Write out the lines of the material below exactly, beginning at the line with "yellow calculator: 2 -> 0" and stopping after the line with "turquoise bucket: 6 -> 9", and leave out the pictures.
EXCERPTED RECORDS START
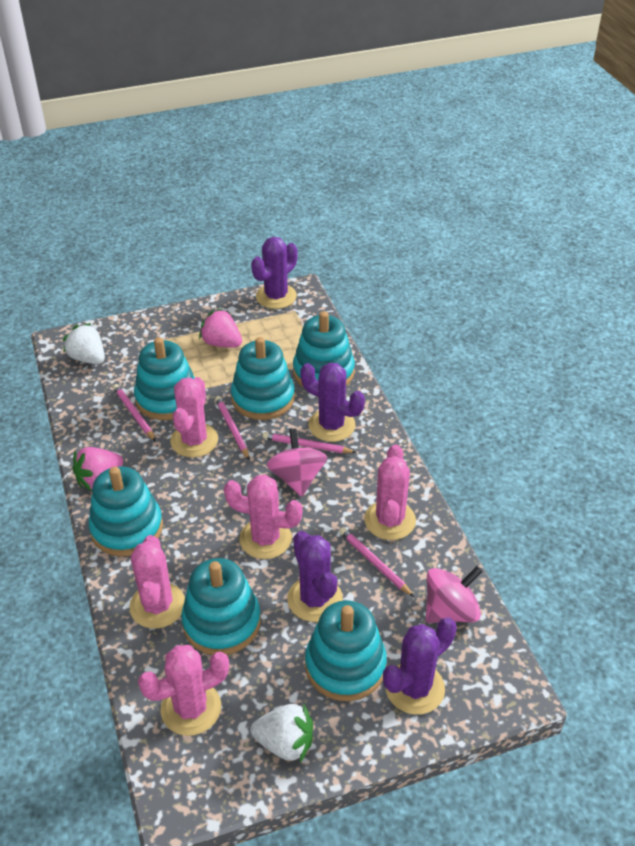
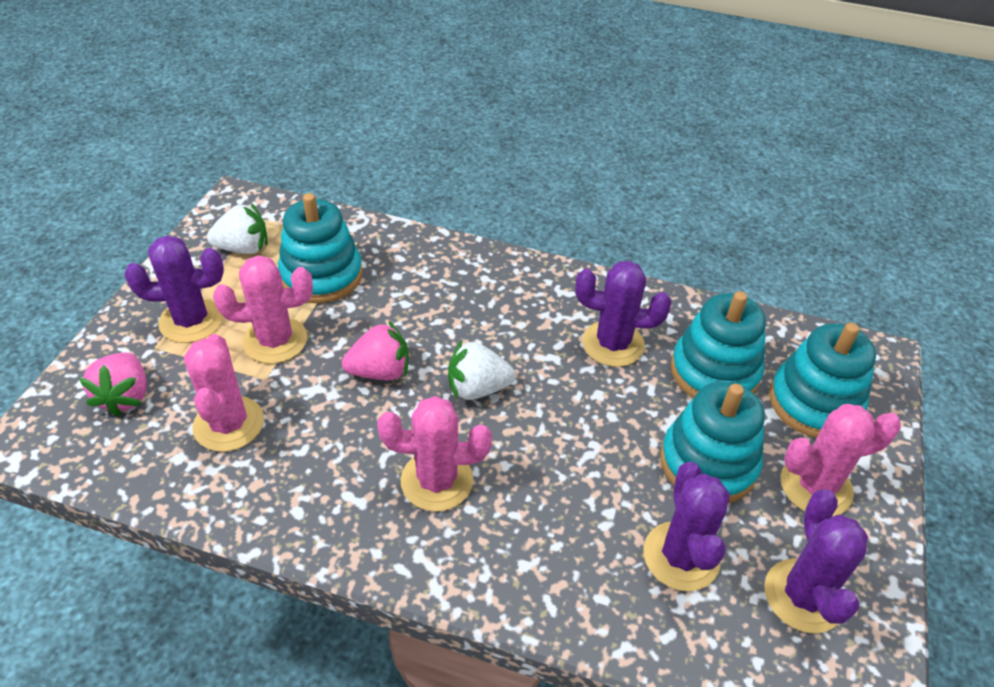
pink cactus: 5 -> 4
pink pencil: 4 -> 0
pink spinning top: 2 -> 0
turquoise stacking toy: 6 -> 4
EXCERPTED RECORDS END
EXCERPTED RECORDS START
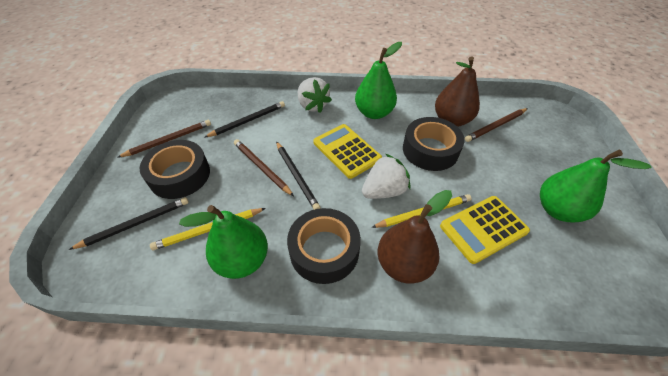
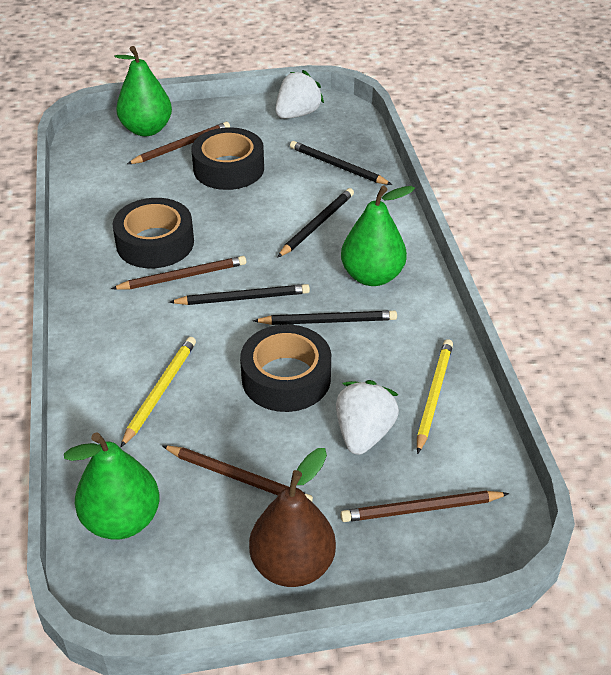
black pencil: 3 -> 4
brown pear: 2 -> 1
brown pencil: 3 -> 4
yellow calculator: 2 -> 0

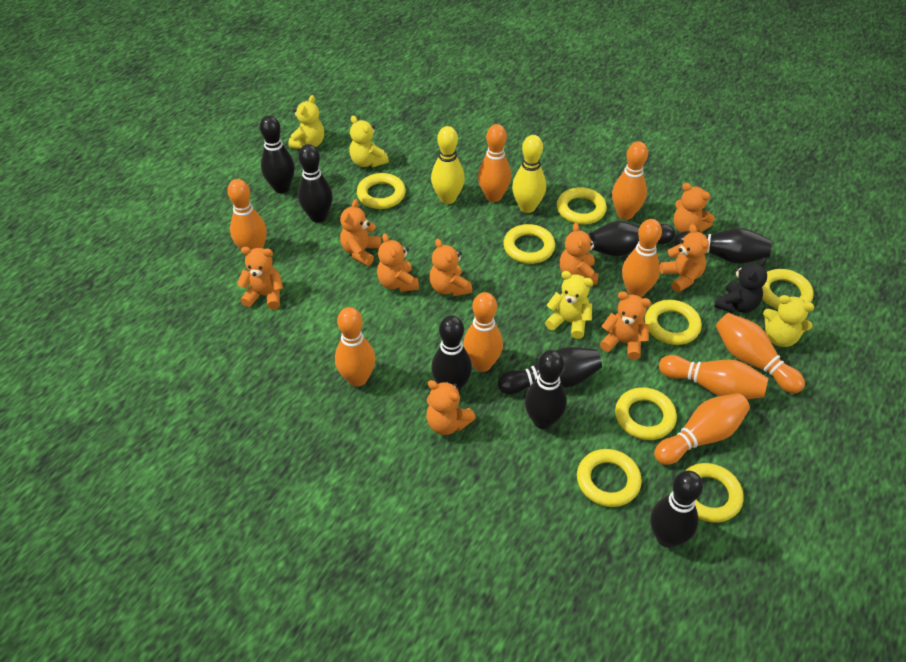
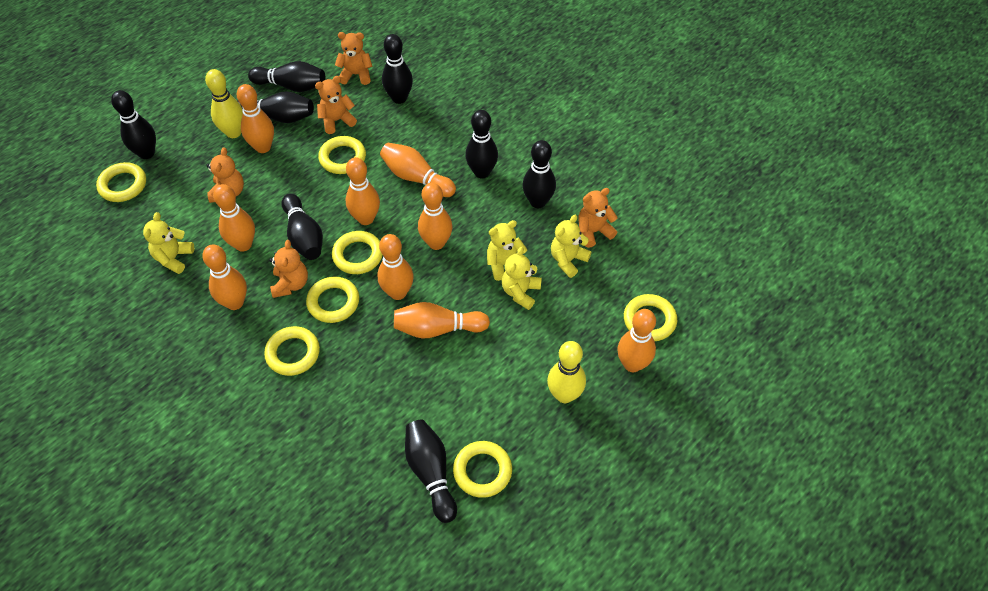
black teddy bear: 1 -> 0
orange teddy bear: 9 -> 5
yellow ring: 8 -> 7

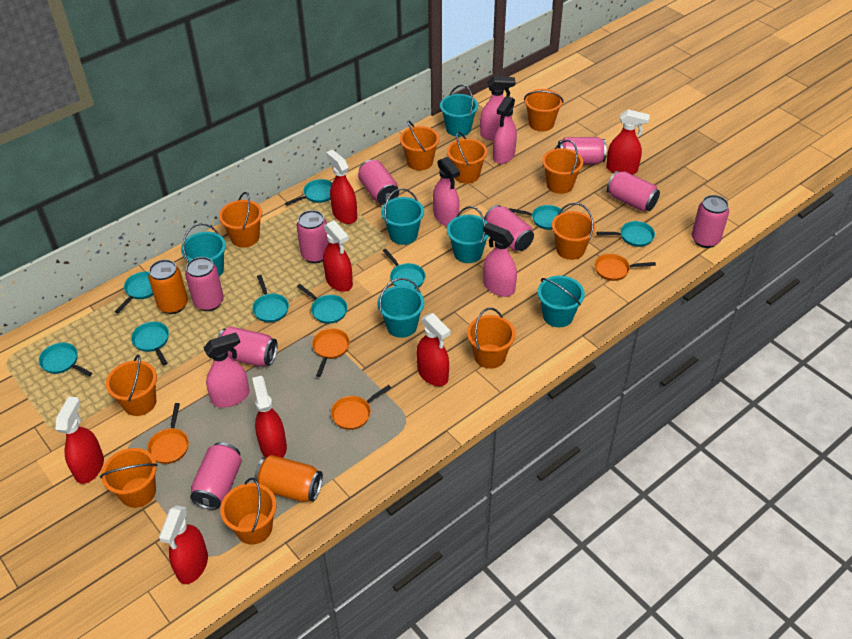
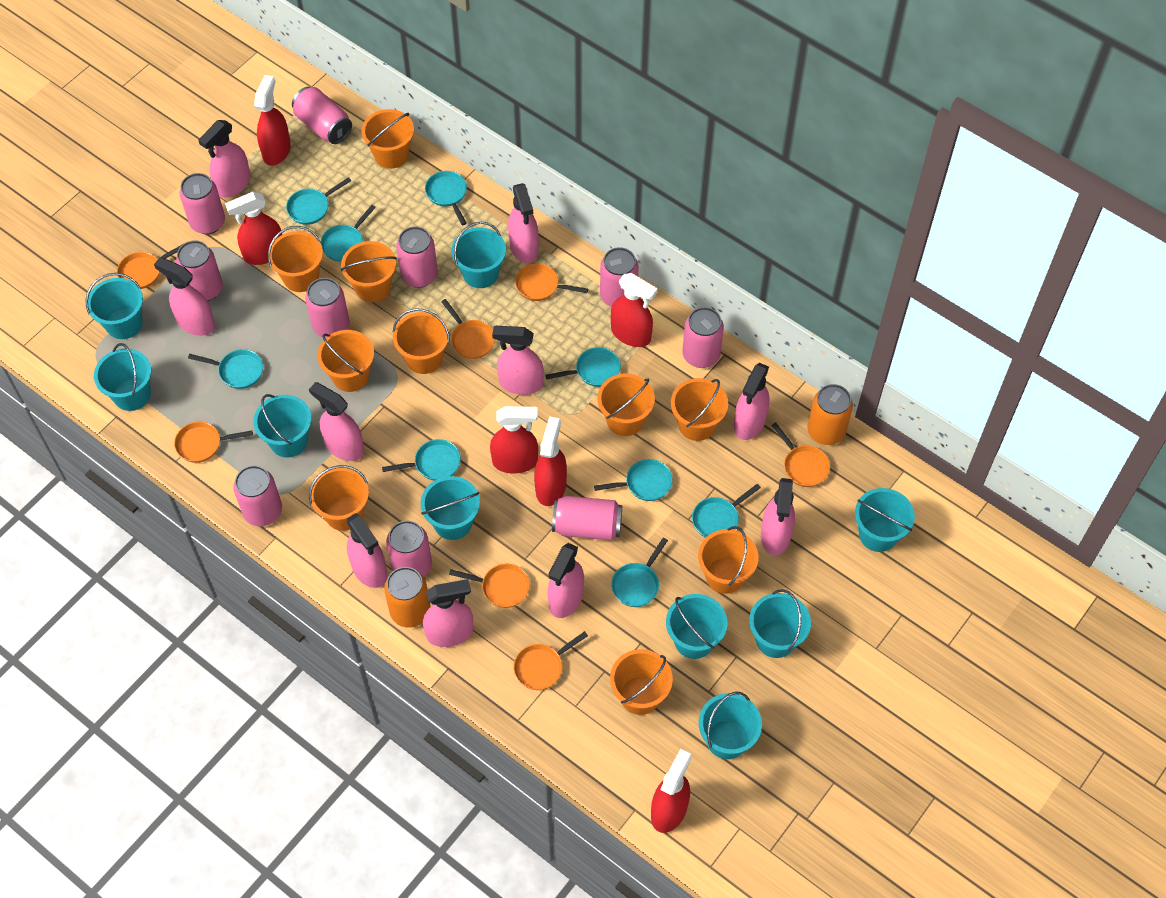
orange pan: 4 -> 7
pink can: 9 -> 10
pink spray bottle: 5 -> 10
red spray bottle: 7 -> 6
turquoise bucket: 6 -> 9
EXCERPTED RECORDS END
EXCERPTED RECORDS START
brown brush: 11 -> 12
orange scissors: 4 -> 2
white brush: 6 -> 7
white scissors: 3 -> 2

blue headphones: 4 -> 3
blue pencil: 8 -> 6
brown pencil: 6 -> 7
EXCERPTED RECORDS END
_RESULT OF THE EXERCISE_
yellow calculator: 2 -> 0

black teddy bear: 1 -> 0
orange teddy bear: 9 -> 5
yellow ring: 8 -> 7

orange pan: 4 -> 7
pink can: 9 -> 10
pink spray bottle: 5 -> 10
red spray bottle: 7 -> 6
turquoise bucket: 6 -> 9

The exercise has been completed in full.